→ **GOAL OF THE EXERCISE**
Line by line, copy the material below exactly as given.

______

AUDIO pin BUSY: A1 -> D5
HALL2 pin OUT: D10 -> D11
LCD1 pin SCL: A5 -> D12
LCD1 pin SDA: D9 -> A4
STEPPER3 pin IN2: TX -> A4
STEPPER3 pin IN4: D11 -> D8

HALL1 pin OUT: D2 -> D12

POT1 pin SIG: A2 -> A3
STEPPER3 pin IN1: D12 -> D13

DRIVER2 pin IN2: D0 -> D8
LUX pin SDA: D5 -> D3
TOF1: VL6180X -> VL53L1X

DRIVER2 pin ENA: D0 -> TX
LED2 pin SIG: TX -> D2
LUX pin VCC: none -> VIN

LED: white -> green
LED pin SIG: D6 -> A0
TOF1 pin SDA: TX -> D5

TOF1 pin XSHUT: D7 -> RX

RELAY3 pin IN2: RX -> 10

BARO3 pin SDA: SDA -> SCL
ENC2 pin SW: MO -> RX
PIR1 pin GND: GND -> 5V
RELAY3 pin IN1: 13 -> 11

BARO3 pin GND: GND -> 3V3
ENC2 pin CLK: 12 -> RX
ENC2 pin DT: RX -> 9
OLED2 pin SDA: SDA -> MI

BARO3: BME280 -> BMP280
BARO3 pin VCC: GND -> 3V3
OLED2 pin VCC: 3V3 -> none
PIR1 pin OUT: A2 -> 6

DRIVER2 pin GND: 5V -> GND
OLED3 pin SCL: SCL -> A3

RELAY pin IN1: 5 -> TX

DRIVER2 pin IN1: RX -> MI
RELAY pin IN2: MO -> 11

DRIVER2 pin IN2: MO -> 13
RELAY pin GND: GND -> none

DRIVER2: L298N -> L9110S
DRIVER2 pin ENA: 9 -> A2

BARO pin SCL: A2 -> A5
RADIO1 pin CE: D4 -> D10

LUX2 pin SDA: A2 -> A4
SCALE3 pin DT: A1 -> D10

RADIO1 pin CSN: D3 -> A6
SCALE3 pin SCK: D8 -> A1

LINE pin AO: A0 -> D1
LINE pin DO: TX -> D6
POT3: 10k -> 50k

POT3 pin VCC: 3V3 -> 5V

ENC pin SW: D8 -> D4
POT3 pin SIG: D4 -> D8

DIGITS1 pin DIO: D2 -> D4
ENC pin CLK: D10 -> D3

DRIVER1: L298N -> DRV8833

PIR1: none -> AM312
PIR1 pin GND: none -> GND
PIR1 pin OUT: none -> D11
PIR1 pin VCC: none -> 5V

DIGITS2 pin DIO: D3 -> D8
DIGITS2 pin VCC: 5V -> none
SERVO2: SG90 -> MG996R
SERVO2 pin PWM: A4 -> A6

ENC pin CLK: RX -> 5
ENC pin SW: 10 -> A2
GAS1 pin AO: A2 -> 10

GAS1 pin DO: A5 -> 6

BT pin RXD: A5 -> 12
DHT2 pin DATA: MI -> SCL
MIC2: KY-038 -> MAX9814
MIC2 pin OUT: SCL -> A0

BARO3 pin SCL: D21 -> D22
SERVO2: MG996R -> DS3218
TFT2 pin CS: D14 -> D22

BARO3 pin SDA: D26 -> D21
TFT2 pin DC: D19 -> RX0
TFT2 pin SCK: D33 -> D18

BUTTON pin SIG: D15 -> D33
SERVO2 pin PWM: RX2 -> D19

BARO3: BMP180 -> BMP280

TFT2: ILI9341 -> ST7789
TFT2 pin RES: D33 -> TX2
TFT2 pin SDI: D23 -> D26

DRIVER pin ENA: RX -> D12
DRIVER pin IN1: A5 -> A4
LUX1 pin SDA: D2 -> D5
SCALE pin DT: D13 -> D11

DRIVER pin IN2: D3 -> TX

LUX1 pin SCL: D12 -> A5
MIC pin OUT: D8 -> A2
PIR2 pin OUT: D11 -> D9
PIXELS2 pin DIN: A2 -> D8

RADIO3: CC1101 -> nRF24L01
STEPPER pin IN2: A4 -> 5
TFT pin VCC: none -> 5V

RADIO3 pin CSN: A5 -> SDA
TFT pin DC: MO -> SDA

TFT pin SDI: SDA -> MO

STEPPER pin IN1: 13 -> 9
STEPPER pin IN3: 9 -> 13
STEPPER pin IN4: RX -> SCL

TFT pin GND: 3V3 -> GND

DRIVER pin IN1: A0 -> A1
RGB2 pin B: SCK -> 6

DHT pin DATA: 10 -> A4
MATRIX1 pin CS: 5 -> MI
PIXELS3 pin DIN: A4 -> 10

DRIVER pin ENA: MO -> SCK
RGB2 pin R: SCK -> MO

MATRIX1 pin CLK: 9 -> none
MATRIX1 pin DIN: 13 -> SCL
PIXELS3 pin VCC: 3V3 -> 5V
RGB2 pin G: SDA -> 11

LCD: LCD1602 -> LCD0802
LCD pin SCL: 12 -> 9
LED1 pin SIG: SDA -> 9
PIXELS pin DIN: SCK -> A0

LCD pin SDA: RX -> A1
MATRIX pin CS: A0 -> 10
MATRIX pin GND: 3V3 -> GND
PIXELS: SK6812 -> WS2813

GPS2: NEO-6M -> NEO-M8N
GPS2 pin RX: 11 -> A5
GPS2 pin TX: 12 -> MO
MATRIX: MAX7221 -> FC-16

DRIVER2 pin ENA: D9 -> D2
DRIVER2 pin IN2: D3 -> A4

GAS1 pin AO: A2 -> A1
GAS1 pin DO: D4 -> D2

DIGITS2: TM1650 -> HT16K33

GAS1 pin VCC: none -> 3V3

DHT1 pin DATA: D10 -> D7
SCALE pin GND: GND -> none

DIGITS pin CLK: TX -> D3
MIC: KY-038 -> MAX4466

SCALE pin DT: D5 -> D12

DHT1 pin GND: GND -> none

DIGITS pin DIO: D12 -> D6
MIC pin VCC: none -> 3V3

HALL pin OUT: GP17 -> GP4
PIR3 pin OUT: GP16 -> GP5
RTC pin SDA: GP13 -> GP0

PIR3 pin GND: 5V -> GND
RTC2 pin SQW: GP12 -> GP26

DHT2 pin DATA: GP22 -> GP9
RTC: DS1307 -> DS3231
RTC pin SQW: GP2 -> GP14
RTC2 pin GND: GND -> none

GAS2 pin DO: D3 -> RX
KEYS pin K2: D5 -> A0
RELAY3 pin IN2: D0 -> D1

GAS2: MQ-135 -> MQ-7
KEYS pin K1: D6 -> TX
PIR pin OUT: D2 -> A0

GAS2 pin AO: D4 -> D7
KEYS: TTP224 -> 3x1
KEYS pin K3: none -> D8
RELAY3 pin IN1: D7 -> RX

______

→ **SOLVED PROBLEM**
AUDIO pin BUSY: A1 -> D5
HALL2 pin OUT: D10 -> D11
LCD1 pin SCL: A5 -> D12
LCD1 pin SDA: D9 -> A4
STEPPER3 pin IN2: TX -> A4
STEPPER3 pin IN4: D11 -> D8

HALL1 pin OUT: D2 -> D12

POT1 pin SIG: A2 -> A3
STEPPER3 pin IN1: D12 -> D13

DRIVER2 pin IN2: D0 -> D8
LUX pin SDA: D5 -> D3
TOF1: VL6180X -> VL53L1X

DRIVER2 pin ENA: D0 -> TX
LED2 pin SIG: TX -> D2
LUX pin VCC: none -> VIN

LED: white -> green
LED pin SIG: D6 -> A0
TOF1 pin SDA: TX -> D5

TOF1 pin XSHUT: D7 -> RX

RELAY3 pin IN2: RX -> 10

BARO3 pin SDA: SDA -> SCL
ENC2 pin SW: MO -> RX
PIR1 pin GND: GND -> 5V
RELAY3 pin IN1: 13 -> 11

BARO3 pin GND: GND -> 3V3
ENC2 pin CLK: 12 -> RX
ENC2 pin DT: RX -> 9
OLED2 pin SDA: SDA -> MI

BARO3: BME280 -> BMP280
BARO3 pin VCC: GND -> 3V3
OLED2 pin VCC: 3V3 -> none
PIR1 pin OUT: A2 -> 6

DRIVER2 pin GND: 5V -> GND
OLED3 pin SCL: SCL -> A3

RELAY pin IN1: 5 -> TX

DRIVER2 pin IN1: RX -> MI
RELAY pin IN2: MO -> 11

DRIVER2 pin IN2: MO -> 13
RELAY pin GND: GND -> none

DRIVER2: L298N -> L9110S
DRIVER2 pin ENA: 9 -> A2

BARO pin SCL: A2 -> A5
RADIO1 pin CE: D4 -> D10

LUX2 pin SDA: A2 -> A4
SCALE3 pin DT: A1 -> D10

RADIO1 pin CSN: D3 -> A6
SCALE3 pin SCK: D8 -> A1

LINE pin AO: A0 -> D1
LINE pin DO: TX -> D6
POT3: 10k -> 50k

POT3 pin VCC: 3V3 -> 5V

ENC pin SW: D8 -> D4
POT3 pin SIG: D4 -> D8

DIGITS1 pin DIO: D2 -> D4
ENC pin CLK: D10 -> D3

DRIVER1: L298N -> DRV8833

PIR1: none -> AM312
PIR1 pin GND: none -> GND
PIR1 pin OUT: none -> D11
PIR1 pin VCC: none -> 5V

DIGITS2 pin DIO: D3 -> D8
DIGITS2 pin VCC: 5V -> none
SERVO2: SG90 -> MG996R
SERVO2 pin PWM: A4 -> A6

ENC pin CLK: RX -> 5
ENC pin SW: 10 -> A2
GAS1 pin AO: A2 -> 10

GAS1 pin DO: A5 -> 6

BT pin RXD: A5 -> 12
DHT2 pin DATA: MI -> SCL
MIC2: KY-038 -> MAX9814
MIC2 pin OUT: SCL -> A0

BARO3 pin SCL: D21 -> D22
SERVO2: MG996R -> DS3218
TFT2 pin CS: D14 -> D22

BARO3 pin SDA: D26 -> D21
TFT2 pin DC: D19 -> RX0
TFT2 pin SCK: D33 -> D18

BUTTON pin SIG: D15 -> D33
SERVO2 pin PWM: RX2 -> D19

BARO3: BMP180 -> BMP280

TFT2: ILI9341 -> ST7789
TFT2 pin RES: D33 -> TX2
TFT2 pin SDI: D23 -> D26

DRIVER pin ENA: RX -> D12
DRIVER pin IN1: A5 -> A4
LUX1 pin SDA: D2 -> D5
SCALE pin DT: D13 -> D11

DRIVER pin IN2: D3 -> TX

LUX1 pin SCL: D12 -> A5
MIC pin OUT: D8 -> A2
PIR2 pin OUT: D11 -> D9
PIXELS2 pin DIN: A2 -> D8

RADIO3: CC1101 -> nRF24L01
STEPPER pin IN2: A4 -> 5
TFT pin VCC: none -> 5V

RADIO3 pin CSN: A5 -> SDA
TFT pin DC: MO -> SDA

TFT pin SDI: SDA -> MO

STEPPER pin IN1: 13 -> 9
STEPPER pin IN3: 9 -> 13
STEPPER pin IN4: RX -> SCL

TFT pin GND: 3V3 -> GND

DRIVER pin IN1: A0 -> A1
RGB2 pin B: SCK -> 6

DHT pin DATA: 10 -> A4
MATRIX1 pin CS: 5 -> MI
PIXELS3 pin DIN: A4 -> 10

DRIVER pin ENA: MO -> SCK
RGB2 pin R: SCK -> MO

MATRIX1 pin CLK: 9 -> none
MATRIX1 pin DIN: 13 -> SCL
PIXELS3 pin VCC: 3V3 -> 5V
RGB2 pin G: SDA -> 11

LCD: LCD1602 -> LCD0802
LCD pin SCL: 12 -> 9
LED1 pin SIG: SDA -> 9
PIXELS pin DIN: SCK -> A0

LCD pin SDA: RX -> A1
MATRIX pin CS: A0 -> 10
MATRIX pin GND: 3V3 -> GND
PIXELS: SK6812 -> WS2813

GPS2: NEO-6M -> NEO-M8N
GPS2 pin RX: 11 -> A5
GPS2 pin TX: 12 -> MO
MATRIX: MAX7221 -> FC-16

DRIVER2 pin ENA: D9 -> D2
DRIVER2 pin IN2: D3 -> A4

GAS1 pin AO: A2 -> A1
GAS1 pin DO: D4 -> D2

DIGITS2: TM1650 -> HT16K33

GAS1 pin VCC: none -> 3V3

DHT1 pin DATA: D10 -> D7
SCALE pin GND: GND -> none

DIGITS pin CLK: TX -> D3
MIC: KY-038 -> MAX4466

SCALE pin DT: D5 -> D12

DHT1 pin GND: GND -> none

DIGITS pin DIO: D12 -> D6
MIC pin VCC: none -> 3V3

HALL pin OUT: GP17 -> GP4
PIR3 pin OUT: GP16 -> GP5
RTC pin SDA: GP13 -> GP0

PIR3 pin GND: 5V -> GND
RTC2 pin SQW: GP12 -> GP26

DHT2 pin DATA: GP22 -> GP9
RTC: DS1307 -> DS3231
RTC pin SQW: GP2 -> GP14
RTC2 pin GND: GND -> none

GAS2 pin DO: D3 -> RX
KEYS pin K2: D5 -> A0
RELAY3 pin IN2: D0 -> D1

GAS2: MQ-135 -> MQ-7
KEYS pin K1: D6 -> TX
PIR pin OUT: D2 -> A0

GAS2 pin AO: D4 -> D7
KEYS: TTP224 -> 3x1
KEYS pin K3: none -> D8
RELAY3 pin IN1: D7 -> RX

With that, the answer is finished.